= Beginning of Section =

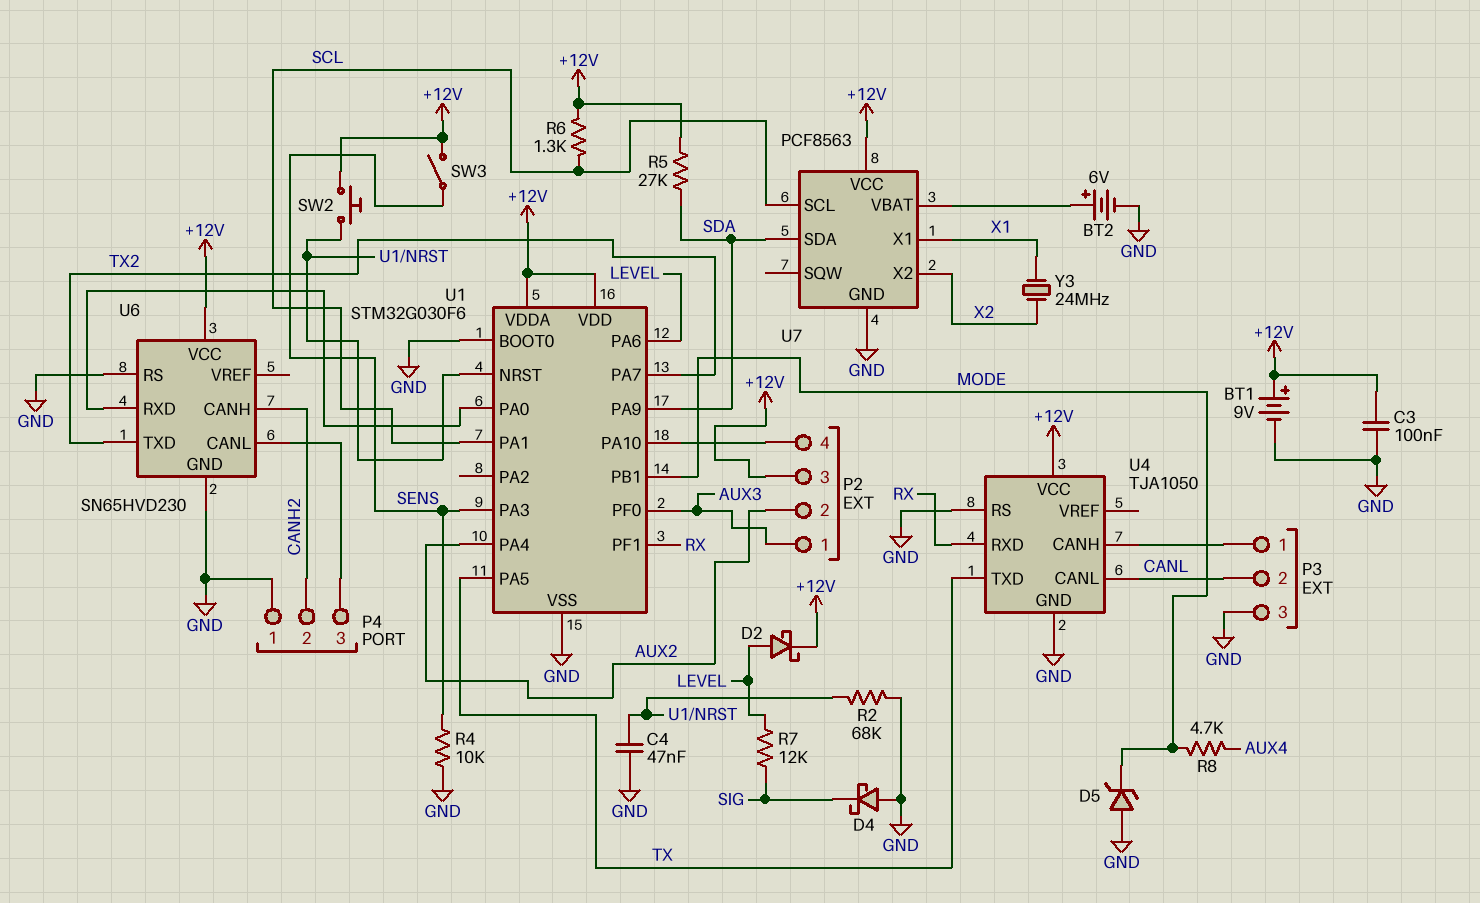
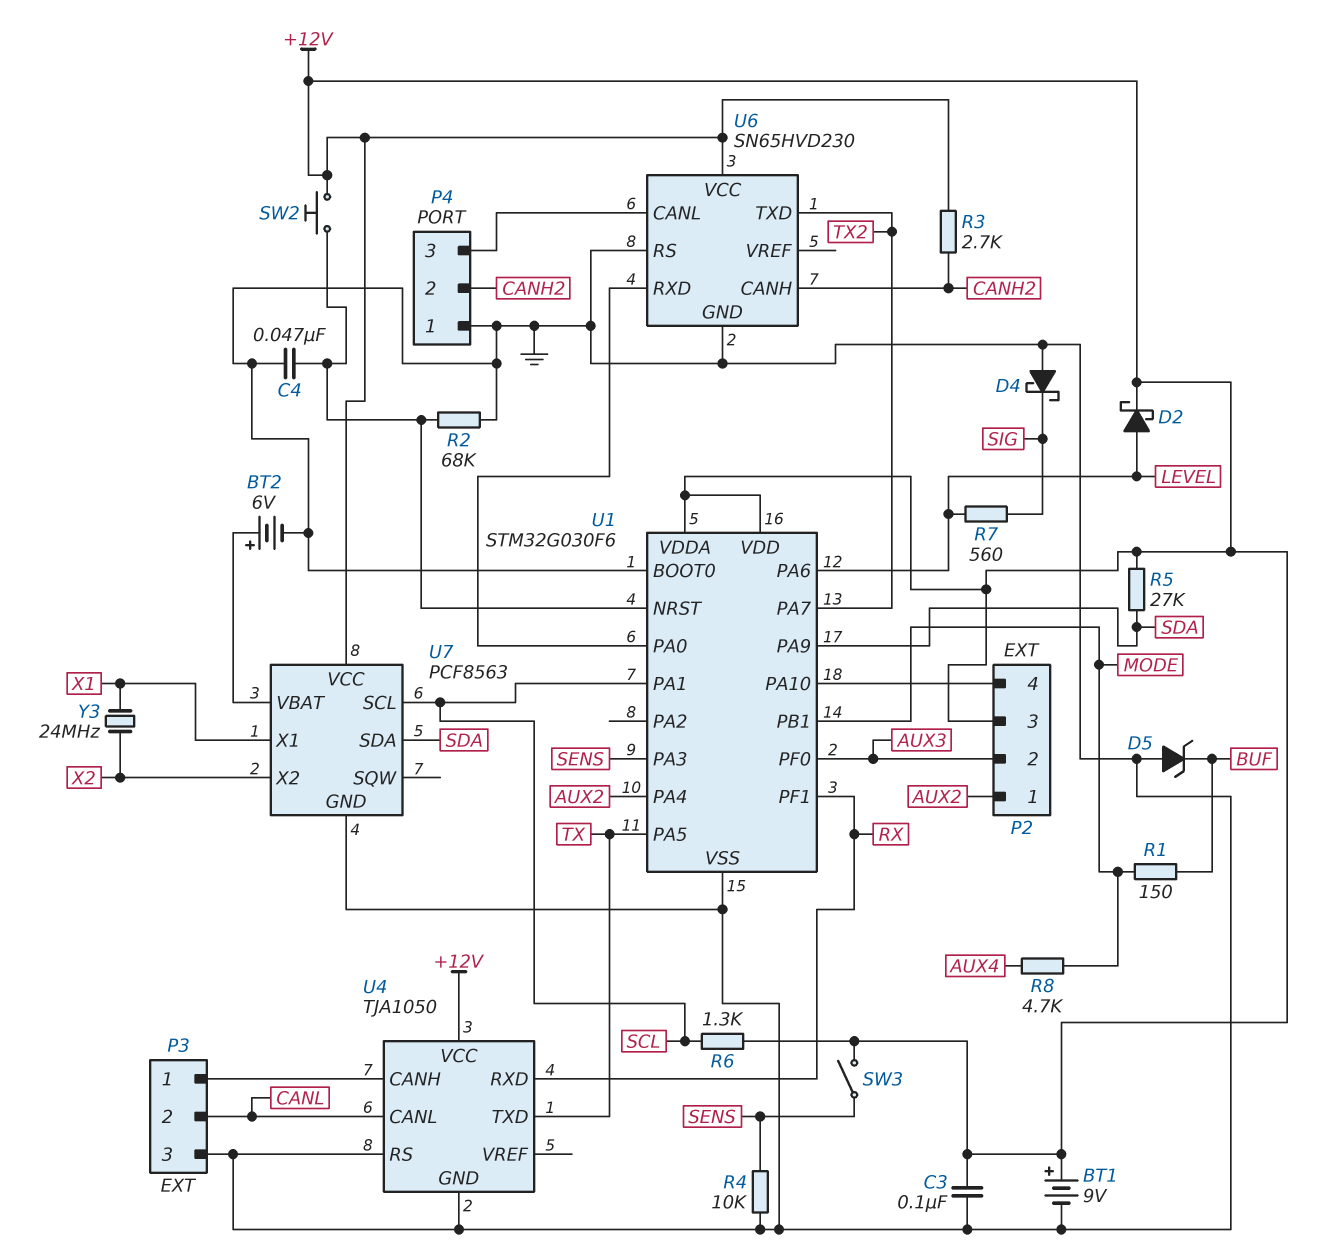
D5: zener (A GND, K MODE) -> zener (A GND, K BUF)
P2 pin 1: AUX3 -> AUX2
P2 pin 2: AUX2 -> AUX3
R1: none -> 150 (BUF, MODE)
R3: none -> 2.7k (+12V, CANH2)
R7: 12k (LEVEL, SIG) -> 560 (LEVEL, SIG)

= End of Section =

■ Task details ■
Once the pictures have been removed, reproduce each line of the material above exactly.

■ Output below ■
D5: zener (A GND, K MODE) -> zener (A GND, K BUF)
P2 pin 1: AUX3 -> AUX2
P2 pin 2: AUX2 -> AUX3
R1: none -> 150 (BUF, MODE)
R3: none -> 2.7k (+12V, CANH2)
R7: 12k (LEVEL, SIG) -> 560 (LEVEL, SIG)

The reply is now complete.